__WHAT THIS TASK INVOLVES__.
Reproduce every one of the following items verbatim, line for line.

»»

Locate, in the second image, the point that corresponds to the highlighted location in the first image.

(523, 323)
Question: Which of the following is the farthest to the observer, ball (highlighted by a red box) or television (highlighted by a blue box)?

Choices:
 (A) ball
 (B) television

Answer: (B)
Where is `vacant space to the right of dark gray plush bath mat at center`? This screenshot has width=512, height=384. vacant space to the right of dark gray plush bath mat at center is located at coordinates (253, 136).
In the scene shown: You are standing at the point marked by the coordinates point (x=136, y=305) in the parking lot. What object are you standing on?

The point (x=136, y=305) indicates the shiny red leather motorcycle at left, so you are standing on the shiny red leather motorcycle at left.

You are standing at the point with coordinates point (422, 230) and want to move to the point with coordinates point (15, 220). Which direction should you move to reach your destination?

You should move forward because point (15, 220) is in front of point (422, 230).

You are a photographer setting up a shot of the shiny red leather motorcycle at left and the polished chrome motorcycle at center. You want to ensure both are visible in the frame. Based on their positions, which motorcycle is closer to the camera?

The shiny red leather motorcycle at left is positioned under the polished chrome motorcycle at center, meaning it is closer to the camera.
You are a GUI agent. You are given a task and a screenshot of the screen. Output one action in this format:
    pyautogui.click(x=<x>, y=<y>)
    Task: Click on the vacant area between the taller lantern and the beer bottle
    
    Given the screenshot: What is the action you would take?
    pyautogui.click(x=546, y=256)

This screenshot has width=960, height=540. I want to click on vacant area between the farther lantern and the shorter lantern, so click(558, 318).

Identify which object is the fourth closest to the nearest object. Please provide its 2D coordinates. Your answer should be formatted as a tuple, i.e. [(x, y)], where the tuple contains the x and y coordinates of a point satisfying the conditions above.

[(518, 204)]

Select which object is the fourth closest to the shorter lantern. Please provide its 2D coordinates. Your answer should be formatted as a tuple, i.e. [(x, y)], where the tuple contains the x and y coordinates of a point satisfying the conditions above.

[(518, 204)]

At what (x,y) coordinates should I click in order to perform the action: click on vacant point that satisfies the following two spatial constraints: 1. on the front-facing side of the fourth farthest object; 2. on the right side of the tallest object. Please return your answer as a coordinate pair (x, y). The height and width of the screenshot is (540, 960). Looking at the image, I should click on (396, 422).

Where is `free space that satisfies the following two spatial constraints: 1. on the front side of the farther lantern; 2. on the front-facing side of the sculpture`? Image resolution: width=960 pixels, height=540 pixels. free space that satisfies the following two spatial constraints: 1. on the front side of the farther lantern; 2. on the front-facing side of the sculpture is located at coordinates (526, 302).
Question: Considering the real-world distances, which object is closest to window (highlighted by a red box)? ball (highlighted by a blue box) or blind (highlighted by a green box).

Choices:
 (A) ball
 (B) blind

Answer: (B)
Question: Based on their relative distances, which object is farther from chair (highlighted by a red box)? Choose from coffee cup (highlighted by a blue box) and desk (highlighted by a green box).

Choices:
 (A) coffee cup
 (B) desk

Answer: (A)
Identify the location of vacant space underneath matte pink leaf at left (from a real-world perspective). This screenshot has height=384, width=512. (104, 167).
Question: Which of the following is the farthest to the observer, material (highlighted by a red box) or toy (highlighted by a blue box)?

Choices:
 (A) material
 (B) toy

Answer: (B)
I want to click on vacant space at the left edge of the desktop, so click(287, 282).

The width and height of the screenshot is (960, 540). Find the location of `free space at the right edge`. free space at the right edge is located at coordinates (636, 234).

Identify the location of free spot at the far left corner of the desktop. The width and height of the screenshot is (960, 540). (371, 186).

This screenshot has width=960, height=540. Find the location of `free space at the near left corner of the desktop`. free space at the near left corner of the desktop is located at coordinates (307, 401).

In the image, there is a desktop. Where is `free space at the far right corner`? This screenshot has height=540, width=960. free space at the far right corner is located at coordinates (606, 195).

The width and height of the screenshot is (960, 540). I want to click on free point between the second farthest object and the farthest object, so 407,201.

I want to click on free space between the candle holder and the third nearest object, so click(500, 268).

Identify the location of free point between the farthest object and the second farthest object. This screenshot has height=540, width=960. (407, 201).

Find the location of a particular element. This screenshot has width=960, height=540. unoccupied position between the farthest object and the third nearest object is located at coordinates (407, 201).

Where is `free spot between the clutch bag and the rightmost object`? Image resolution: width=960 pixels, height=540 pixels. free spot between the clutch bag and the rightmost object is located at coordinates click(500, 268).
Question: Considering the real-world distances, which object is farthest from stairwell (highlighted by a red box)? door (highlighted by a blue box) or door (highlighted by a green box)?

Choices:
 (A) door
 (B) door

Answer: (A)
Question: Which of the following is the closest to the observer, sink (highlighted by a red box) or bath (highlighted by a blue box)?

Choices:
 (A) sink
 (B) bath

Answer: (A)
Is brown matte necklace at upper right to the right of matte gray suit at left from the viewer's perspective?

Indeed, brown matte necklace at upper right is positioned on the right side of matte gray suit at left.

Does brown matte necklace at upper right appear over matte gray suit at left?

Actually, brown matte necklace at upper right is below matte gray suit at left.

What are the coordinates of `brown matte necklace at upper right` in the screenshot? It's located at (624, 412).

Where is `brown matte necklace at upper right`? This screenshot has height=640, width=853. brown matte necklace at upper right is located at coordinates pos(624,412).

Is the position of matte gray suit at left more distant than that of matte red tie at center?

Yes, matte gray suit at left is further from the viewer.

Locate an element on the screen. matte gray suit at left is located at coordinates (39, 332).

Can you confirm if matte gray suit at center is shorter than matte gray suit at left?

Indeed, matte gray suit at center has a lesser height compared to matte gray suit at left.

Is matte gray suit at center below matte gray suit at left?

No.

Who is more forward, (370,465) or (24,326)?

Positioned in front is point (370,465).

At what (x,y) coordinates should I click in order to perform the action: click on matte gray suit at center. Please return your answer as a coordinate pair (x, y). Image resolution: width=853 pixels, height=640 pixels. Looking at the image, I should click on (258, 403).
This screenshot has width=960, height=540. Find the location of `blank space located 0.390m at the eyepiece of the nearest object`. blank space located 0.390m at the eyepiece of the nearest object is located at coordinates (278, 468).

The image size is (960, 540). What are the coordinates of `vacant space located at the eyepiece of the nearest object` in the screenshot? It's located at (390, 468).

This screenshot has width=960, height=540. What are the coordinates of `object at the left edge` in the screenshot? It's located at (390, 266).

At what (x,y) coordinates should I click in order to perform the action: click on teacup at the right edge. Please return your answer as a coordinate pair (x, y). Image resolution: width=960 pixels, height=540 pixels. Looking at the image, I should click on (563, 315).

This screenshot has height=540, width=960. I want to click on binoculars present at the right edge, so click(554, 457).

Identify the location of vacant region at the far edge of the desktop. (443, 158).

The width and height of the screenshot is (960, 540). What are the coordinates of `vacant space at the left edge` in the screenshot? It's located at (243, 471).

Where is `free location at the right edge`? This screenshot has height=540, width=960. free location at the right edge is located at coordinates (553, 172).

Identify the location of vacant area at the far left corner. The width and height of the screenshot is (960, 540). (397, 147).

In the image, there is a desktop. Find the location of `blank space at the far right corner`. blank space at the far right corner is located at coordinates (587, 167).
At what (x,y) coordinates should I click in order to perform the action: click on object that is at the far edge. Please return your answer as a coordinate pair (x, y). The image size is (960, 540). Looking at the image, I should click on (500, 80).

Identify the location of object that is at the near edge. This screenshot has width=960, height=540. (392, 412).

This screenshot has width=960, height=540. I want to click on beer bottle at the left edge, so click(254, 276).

««

__THE ANSWER__.
Locate, in the second image, the point that corresponds to the highlighted location in the first image.

(523, 323)
Question: Which of the following is the farthest to the observer, ball (highlighted by a red box) or television (highlighted by a blue box)?

Choices:
 (A) ball
 (B) television

Answer: (B)
Where is `vacant space to the right of dark gray plush bath mat at center`? This screenshot has width=512, height=384. vacant space to the right of dark gray plush bath mat at center is located at coordinates (253, 136).
In the scene shown: You are standing at the point marked by the coordinates point (x=136, y=305) in the parking lot. What object are you standing on?

The point (x=136, y=305) indicates the shiny red leather motorcycle at left, so you are standing on the shiny red leather motorcycle at left.

You are standing at the point with coordinates point (422, 230) and want to move to the point with coordinates point (15, 220). Which direction should you move to reach your destination?

You should move forward because point (15, 220) is in front of point (422, 230).

You are a photographer setting up a shot of the shiny red leather motorcycle at left and the polished chrome motorcycle at center. You want to ensure both are visible in the frame. Based on their positions, which motorcycle is closer to the camera?

The shiny red leather motorcycle at left is positioned under the polished chrome motorcycle at center, meaning it is closer to the camera.
You are a GUI agent. You are given a task and a screenshot of the screen. Output one action in this format:
    pyautogui.click(x=<x>, y=<y>)
    Task: Click on the vacant area between the taller lantern and the beer bottle
    
    Given the screenshot: What is the action you would take?
    pyautogui.click(x=546, y=256)

This screenshot has width=960, height=540. I want to click on vacant area between the farther lantern and the shorter lantern, so click(558, 318).

Identify which object is the fourth closest to the nearest object. Please provide its 2D coordinates. Your answer should be formatted as a tuple, i.e. [(x, y)], where the tuple contains the x and y coordinates of a point satisfying the conditions above.

[(518, 204)]

Select which object is the fourth closest to the shorter lantern. Please provide its 2D coordinates. Your answer should be formatted as a tuple, i.e. [(x, y)], where the tuple contains the x and y coordinates of a point satisfying the conditions above.

[(518, 204)]

At what (x,y) coordinates should I click in order to perform the action: click on vacant point that satisfies the following two spatial constraints: 1. on the front-facing side of the fourth farthest object; 2. on the right side of the tallest object. Please return your answer as a coordinate pair (x, y). The height and width of the screenshot is (540, 960). Looking at the image, I should click on (396, 422).

Where is `free space that satisfies the following two spatial constraints: 1. on the front side of the farther lantern; 2. on the front-facing side of the sculpture`? Image resolution: width=960 pixels, height=540 pixels. free space that satisfies the following two spatial constraints: 1. on the front side of the farther lantern; 2. on the front-facing side of the sculpture is located at coordinates (526, 302).
Question: Considering the real-world distances, which object is closest to window (highlighted by a red box)? ball (highlighted by a blue box) or blind (highlighted by a green box).

Choices:
 (A) ball
 (B) blind

Answer: (B)
Question: Based on their relative distances, which object is farther from chair (highlighted by a red box)? Choose from coffee cup (highlighted by a blue box) and desk (highlighted by a green box).

Choices:
 (A) coffee cup
 (B) desk

Answer: (A)
Identify the location of vacant space underneath matte pink leaf at left (from a real-world perspective). This screenshot has height=384, width=512. (104, 167).
Question: Which of the following is the farthest to the observer, material (highlighted by a red box) or toy (highlighted by a blue box)?

Choices:
 (A) material
 (B) toy

Answer: (B)
I want to click on vacant space at the left edge of the desktop, so click(287, 282).

The width and height of the screenshot is (960, 540). Find the location of `free space at the right edge`. free space at the right edge is located at coordinates (636, 234).

Identify the location of free spot at the far left corner of the desktop. The width and height of the screenshot is (960, 540). (371, 186).

This screenshot has width=960, height=540. Find the location of `free space at the near left corner of the desktop`. free space at the near left corner of the desktop is located at coordinates (307, 401).

In the image, there is a desktop. Where is `free space at the far right corner`? This screenshot has height=540, width=960. free space at the far right corner is located at coordinates (606, 195).

The width and height of the screenshot is (960, 540). I want to click on free point between the second farthest object and the farthest object, so 407,201.

I want to click on free space between the candle holder and the third nearest object, so click(500, 268).

Identify the location of free point between the farthest object and the second farthest object. This screenshot has height=540, width=960. (407, 201).

Find the location of a particular element. This screenshot has width=960, height=540. unoccupied position between the farthest object and the third nearest object is located at coordinates (407, 201).

Where is `free spot between the clutch bag and the rightmost object`? Image resolution: width=960 pixels, height=540 pixels. free spot between the clutch bag and the rightmost object is located at coordinates click(500, 268).
Question: Considering the real-world distances, which object is farthest from stairwell (highlighted by a red box)? door (highlighted by a blue box) or door (highlighted by a green box)?

Choices:
 (A) door
 (B) door

Answer: (A)
Question: Which of the following is the closest to the observer, sink (highlighted by a red box) or bath (highlighted by a blue box)?

Choices:
 (A) sink
 (B) bath

Answer: (A)
Is brown matte necklace at upper right to the right of matte gray suit at left from the viewer's perspective?

Indeed, brown matte necklace at upper right is positioned on the right side of matte gray suit at left.

Does brown matte necklace at upper right appear over matte gray suit at left?

Actually, brown matte necklace at upper right is below matte gray suit at left.

What are the coordinates of `brown matte necklace at upper right` in the screenshot? It's located at (624, 412).

Where is `brown matte necklace at upper right`? This screenshot has height=640, width=853. brown matte necklace at upper right is located at coordinates pos(624,412).

Is the position of matte gray suit at left more distant than that of matte red tie at center?

Yes, matte gray suit at left is further from the viewer.

Locate an element on the screen. matte gray suit at left is located at coordinates (39, 332).

Can you confirm if matte gray suit at center is shorter than matte gray suit at left?

Indeed, matte gray suit at center has a lesser height compared to matte gray suit at left.

Is matte gray suit at center below matte gray suit at left?

No.

Who is more forward, (370,465) or (24,326)?

Positioned in front is point (370,465).

At what (x,y) coordinates should I click in order to perform the action: click on matte gray suit at center. Please return your answer as a coordinate pair (x, y). Image resolution: width=853 pixels, height=640 pixels. Looking at the image, I should click on (258, 403).
This screenshot has width=960, height=540. Find the location of `blank space located 0.390m at the eyepiece of the nearest object`. blank space located 0.390m at the eyepiece of the nearest object is located at coordinates (278, 468).

The image size is (960, 540). What are the coordinates of `vacant space located at the eyepiece of the nearest object` in the screenshot? It's located at (390, 468).

This screenshot has width=960, height=540. What are the coordinates of `object at the left edge` in the screenshot? It's located at (390, 266).

At what (x,y) coordinates should I click in order to perform the action: click on teacup at the right edge. Please return your answer as a coordinate pair (x, y). Image resolution: width=960 pixels, height=540 pixels. Looking at the image, I should click on (563, 315).

This screenshot has height=540, width=960. I want to click on binoculars present at the right edge, so click(554, 457).

Identify the location of vacant region at the far edge of the desktop. (443, 158).

The width and height of the screenshot is (960, 540). What are the coordinates of `vacant space at the left edge` in the screenshot? It's located at (243, 471).

Where is `free location at the right edge`? This screenshot has height=540, width=960. free location at the right edge is located at coordinates (553, 172).

Identify the location of vacant area at the far left corner. The width and height of the screenshot is (960, 540). (397, 147).

In the image, there is a desktop. Find the location of `blank space at the far right corner`. blank space at the far right corner is located at coordinates (587, 167).
At what (x,y) coordinates should I click in order to perform the action: click on object that is at the far edge. Please return your answer as a coordinate pair (x, y). The image size is (960, 540). Looking at the image, I should click on (500, 80).

Identify the location of object that is at the near edge. This screenshot has width=960, height=540. (392, 412).

This screenshot has width=960, height=540. I want to click on beer bottle at the left edge, so click(254, 276).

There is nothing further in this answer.